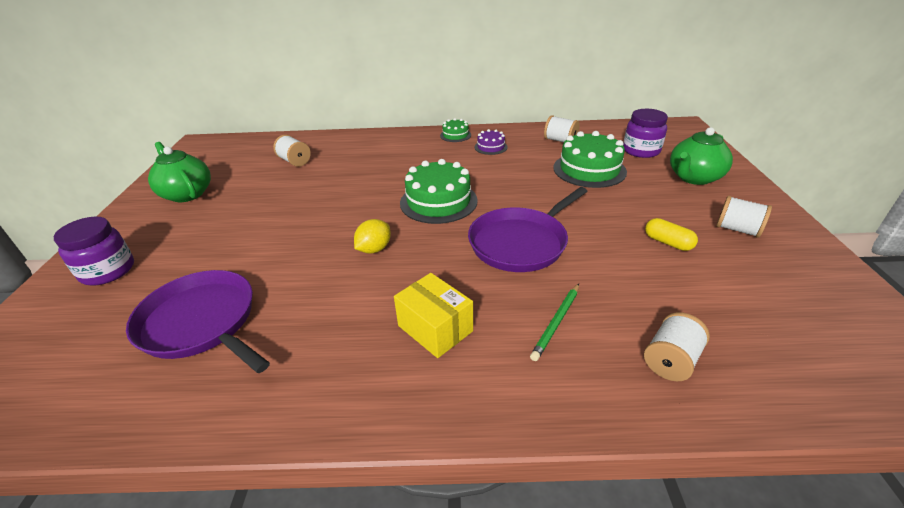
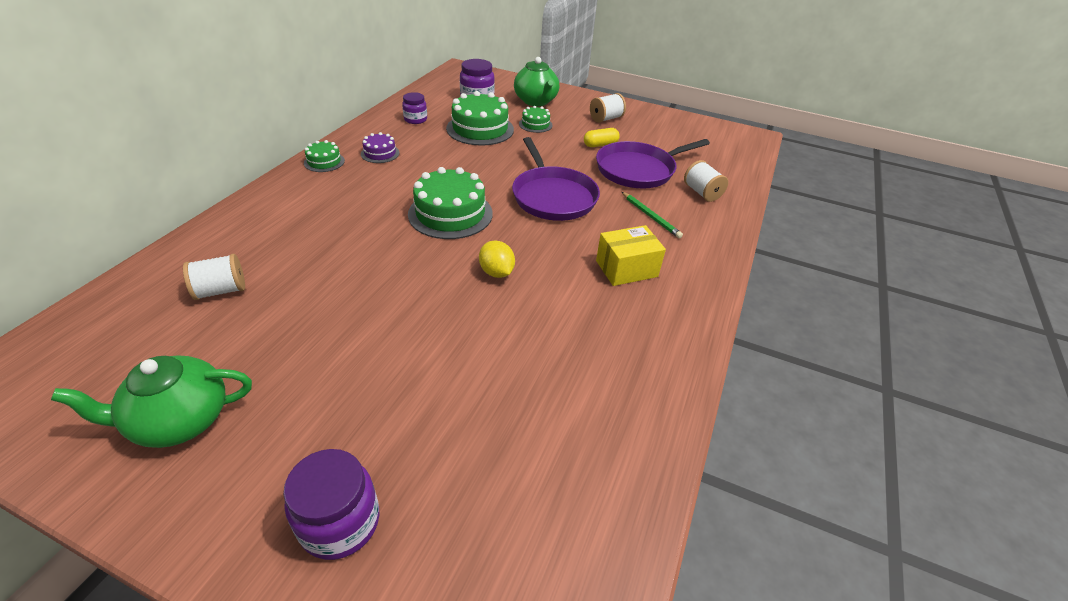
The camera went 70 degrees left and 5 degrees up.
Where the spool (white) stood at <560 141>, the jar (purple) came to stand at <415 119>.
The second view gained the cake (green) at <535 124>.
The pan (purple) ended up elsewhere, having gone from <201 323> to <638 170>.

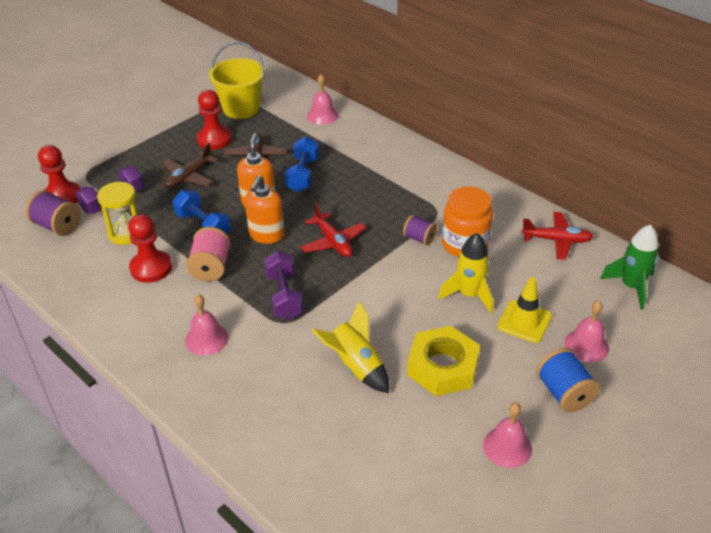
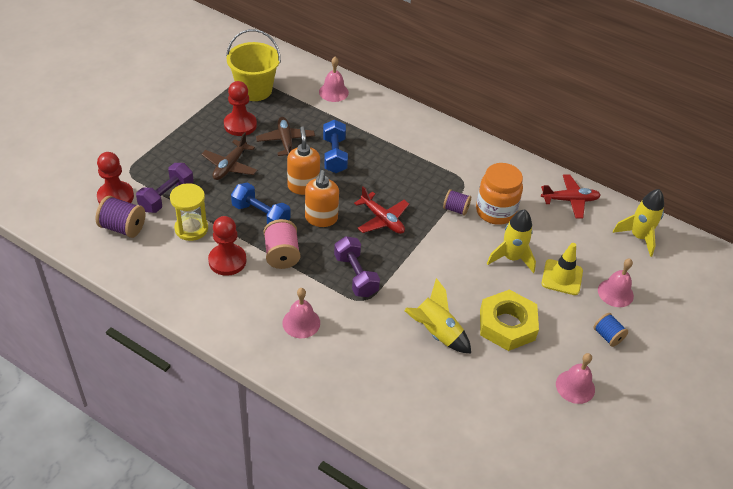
The camera went 15 degrees left and 5 degrees up.
The size of the spool (blue) at <564 393> changed by a factor of 0.65.
What was the rocket (green) at <631 287> turned into the rocket (yellow) at <638 237>.

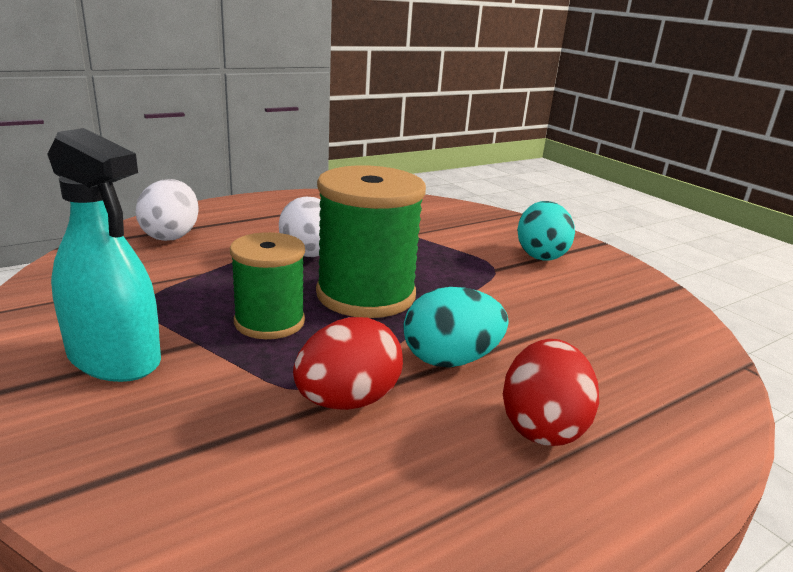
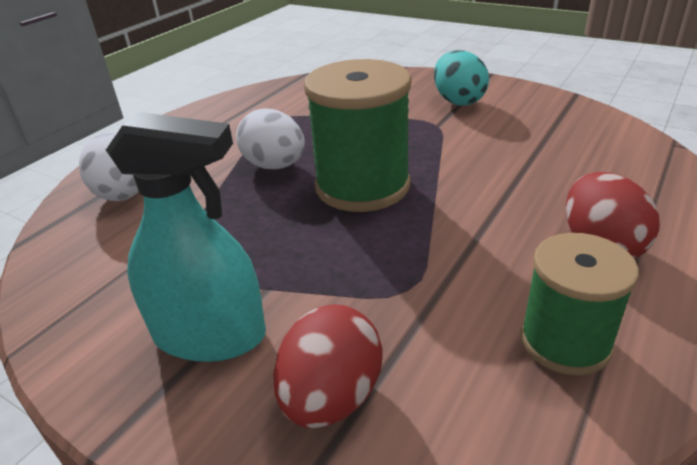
The camera went 20 degrees left and 10 degrees up.
The egg (red) ended up elsewhere, having gone from <347 401> to <331 397>.
The spool (green) ended up elsewhere, having gone from <269 322> to <565 341>.
The second view lost the egg (turquoise) at <450 360>.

● ● ● ● ●

* _Directions_
Each line containing the word "green" needs to be copied from the data above.

* _Your solution_
The second view gained the cake (green) at <535 124>.
What was the rocket (green) at <631 287> turned into the rocket (yellow) at <638 237>.
The spool (green) ended up elsewhere, having gone from <269 322> to <565 341>.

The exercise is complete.